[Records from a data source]
------------------------

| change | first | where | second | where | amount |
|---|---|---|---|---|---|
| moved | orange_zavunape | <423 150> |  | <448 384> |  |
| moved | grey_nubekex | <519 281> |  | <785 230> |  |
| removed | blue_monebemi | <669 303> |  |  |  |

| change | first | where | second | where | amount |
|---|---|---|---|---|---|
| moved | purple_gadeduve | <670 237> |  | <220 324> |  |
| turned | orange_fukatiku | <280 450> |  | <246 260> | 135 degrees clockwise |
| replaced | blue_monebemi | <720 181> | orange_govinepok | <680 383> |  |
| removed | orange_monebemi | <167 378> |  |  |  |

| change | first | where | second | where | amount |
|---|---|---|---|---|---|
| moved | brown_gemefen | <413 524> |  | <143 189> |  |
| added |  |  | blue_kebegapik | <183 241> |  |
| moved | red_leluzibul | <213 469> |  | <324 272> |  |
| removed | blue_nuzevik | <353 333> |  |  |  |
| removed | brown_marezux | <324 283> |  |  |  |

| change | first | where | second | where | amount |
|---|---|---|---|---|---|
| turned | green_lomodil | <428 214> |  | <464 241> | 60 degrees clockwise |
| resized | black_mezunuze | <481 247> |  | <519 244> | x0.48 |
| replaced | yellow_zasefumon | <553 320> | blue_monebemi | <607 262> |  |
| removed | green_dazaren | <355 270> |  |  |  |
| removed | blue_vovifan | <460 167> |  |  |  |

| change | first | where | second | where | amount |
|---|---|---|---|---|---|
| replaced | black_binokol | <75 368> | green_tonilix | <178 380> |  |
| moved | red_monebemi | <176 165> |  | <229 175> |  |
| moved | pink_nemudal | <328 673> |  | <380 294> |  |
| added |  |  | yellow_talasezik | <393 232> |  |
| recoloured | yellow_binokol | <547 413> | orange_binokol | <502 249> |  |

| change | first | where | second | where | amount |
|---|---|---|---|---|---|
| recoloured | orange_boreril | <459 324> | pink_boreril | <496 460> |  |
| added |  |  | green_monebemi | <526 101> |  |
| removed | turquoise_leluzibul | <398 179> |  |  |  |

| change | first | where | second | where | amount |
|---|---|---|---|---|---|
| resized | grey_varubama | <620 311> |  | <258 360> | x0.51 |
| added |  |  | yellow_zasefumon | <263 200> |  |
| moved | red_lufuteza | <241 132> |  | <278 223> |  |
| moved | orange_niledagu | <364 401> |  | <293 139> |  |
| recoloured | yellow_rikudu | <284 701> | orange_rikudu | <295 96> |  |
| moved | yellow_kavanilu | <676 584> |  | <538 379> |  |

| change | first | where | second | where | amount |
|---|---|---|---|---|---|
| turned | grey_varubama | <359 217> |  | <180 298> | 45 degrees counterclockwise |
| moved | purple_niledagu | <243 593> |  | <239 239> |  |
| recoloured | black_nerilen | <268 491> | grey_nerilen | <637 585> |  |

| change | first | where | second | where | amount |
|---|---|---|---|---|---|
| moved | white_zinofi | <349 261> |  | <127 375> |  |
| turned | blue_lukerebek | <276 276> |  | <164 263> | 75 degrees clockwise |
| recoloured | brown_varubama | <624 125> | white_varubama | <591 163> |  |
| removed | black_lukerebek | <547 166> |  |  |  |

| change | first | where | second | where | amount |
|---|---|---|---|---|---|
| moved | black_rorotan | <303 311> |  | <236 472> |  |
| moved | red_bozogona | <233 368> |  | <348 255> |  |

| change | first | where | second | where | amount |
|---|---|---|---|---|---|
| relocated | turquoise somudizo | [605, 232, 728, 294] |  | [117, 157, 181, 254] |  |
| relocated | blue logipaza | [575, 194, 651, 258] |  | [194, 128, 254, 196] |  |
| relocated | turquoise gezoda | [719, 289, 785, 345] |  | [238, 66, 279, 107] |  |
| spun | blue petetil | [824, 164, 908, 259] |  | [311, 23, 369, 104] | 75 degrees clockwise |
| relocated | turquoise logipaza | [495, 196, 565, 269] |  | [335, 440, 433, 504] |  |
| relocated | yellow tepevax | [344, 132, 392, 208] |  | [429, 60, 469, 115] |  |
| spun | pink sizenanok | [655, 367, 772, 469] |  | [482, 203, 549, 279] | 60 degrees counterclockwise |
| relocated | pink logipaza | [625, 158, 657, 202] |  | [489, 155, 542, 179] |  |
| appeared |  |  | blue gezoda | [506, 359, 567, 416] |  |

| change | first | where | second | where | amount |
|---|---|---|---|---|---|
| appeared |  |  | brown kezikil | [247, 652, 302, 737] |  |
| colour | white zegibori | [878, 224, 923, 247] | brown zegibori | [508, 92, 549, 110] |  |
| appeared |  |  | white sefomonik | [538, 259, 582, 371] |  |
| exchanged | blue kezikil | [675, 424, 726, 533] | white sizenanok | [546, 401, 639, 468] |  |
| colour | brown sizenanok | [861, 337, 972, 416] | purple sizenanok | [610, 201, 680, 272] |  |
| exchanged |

------------------------

_DIRECTIONS FOR THIS TASK:_
Transcribe exactly, please, the lines from the one with "turquoise gezoda |" to the last line of the entries above, ends included.

_EXPECTED ANSWER:_
| relocated | turquoise gezoda | [719, 289, 785, 345] |  | [238, 66, 279, 107] |  |
| spun | blue petetil | [824, 164, 908, 259] |  | [311, 23, 369, 104] | 75 degrees clockwise |
| relocated | turquoise logipaza | [495, 196, 565, 269] |  | [335, 440, 433, 504] |  |
| relocated | yellow tepevax | [344, 132, 392, 208] |  | [429, 60, 469, 115] |  |
| spun | pink sizenanok | [655, 367, 772, 469] |  | [482, 203, 549, 279] | 60 degrees counterclockwise |
| relocated | pink logipaza | [625, 158, 657, 202] |  | [489, 155, 542, 179] |  |
| appeared |  |  | blue gezoda | [506, 359, 567, 416] |  |

| change | first | where | second | where | amount |
|---|---|---|---|---|---|
| appeared |  |  | brown kezikil | [247, 652, 302, 737] |  |
| colour | white zegibori | [878, 224, 923, 247] | brown zegibori | [508, 92, 549, 110] |  |
| appeared |  |  | white sefomonik | [538, 259, 582, 371] |  |
| exchanged | blue kezikil | [675, 424, 726, 533] | white sizenanok | [546, 401, 639, 468] |  |
| colour | brown sizenanok | [861, 337, 972, 416] | purple sizenanok | [610, 201, 680, 272] |  |
| exchanged |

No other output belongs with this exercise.